> **DESCRIPTION OF THE TASK**
Given the listing below, write out exactly the lines starting with the line that has "blue bowling pin: 11 -> 10" and going on through the line that has "purple spray bottle: 12 -> 11", both kept.
** Opening SUPPLIED ENTRIES block **
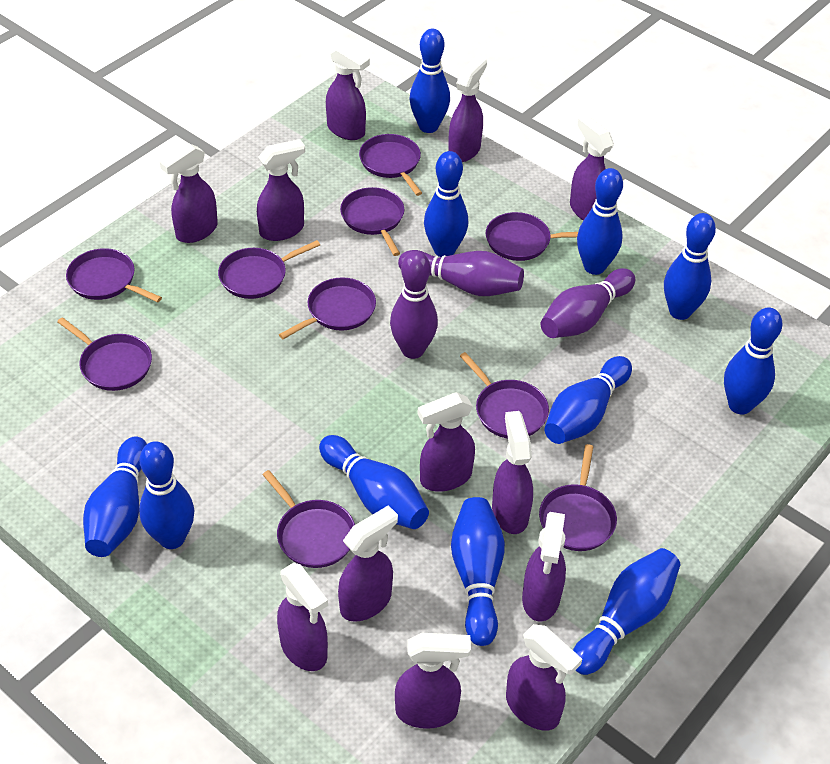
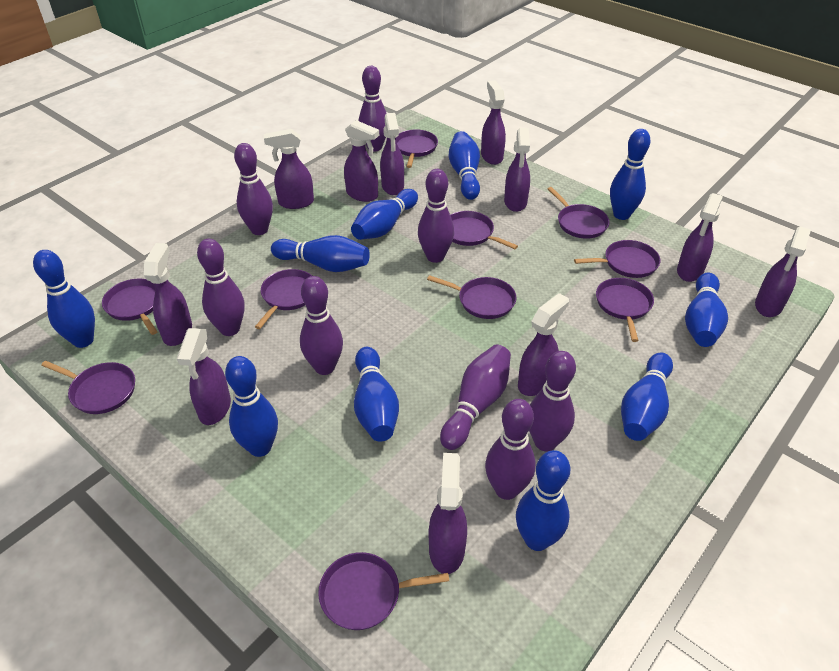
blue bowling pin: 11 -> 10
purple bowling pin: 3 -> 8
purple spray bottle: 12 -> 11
** Closing SUPPLIED ENTRIES block **
** Opening SUPPLIED ENTRIES block **
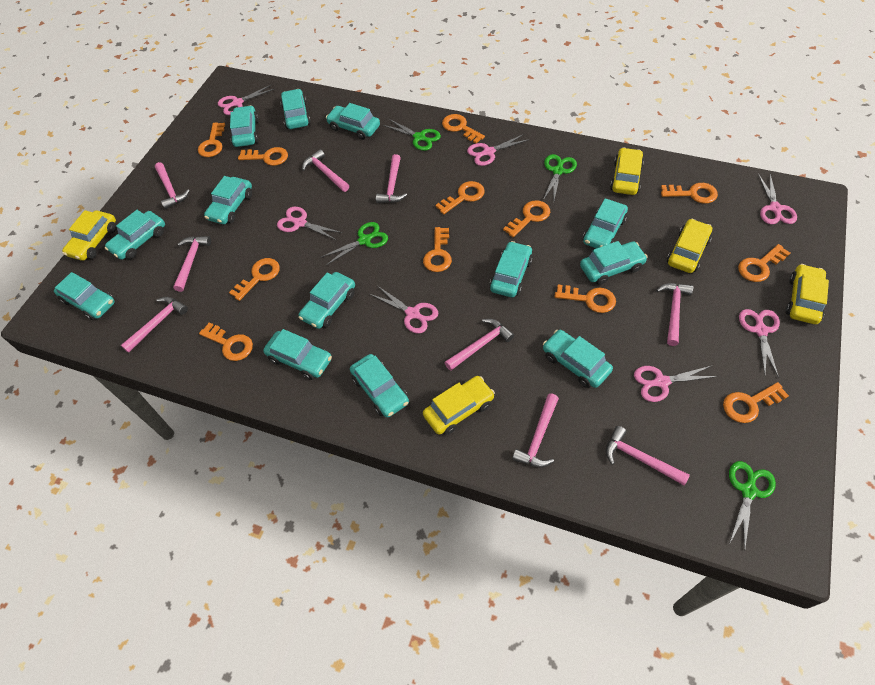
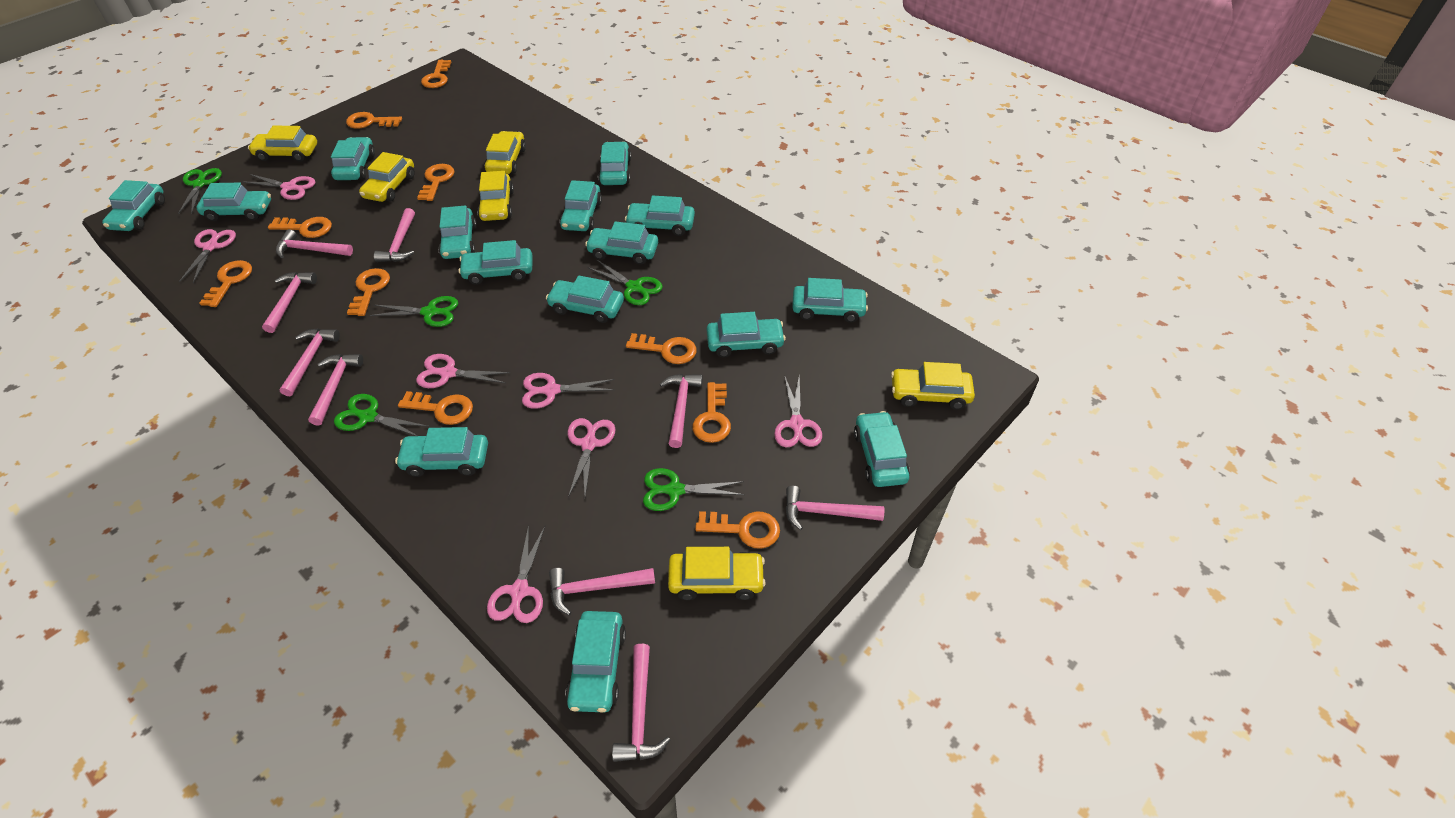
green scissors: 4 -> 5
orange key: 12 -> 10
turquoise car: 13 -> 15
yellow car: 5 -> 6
** Closing SUPPLIED ENTRIES block **
> **RESULT BELOW**
blue bowling pin: 11 -> 10
purple bowling pin: 3 -> 8
purple spray bottle: 12 -> 11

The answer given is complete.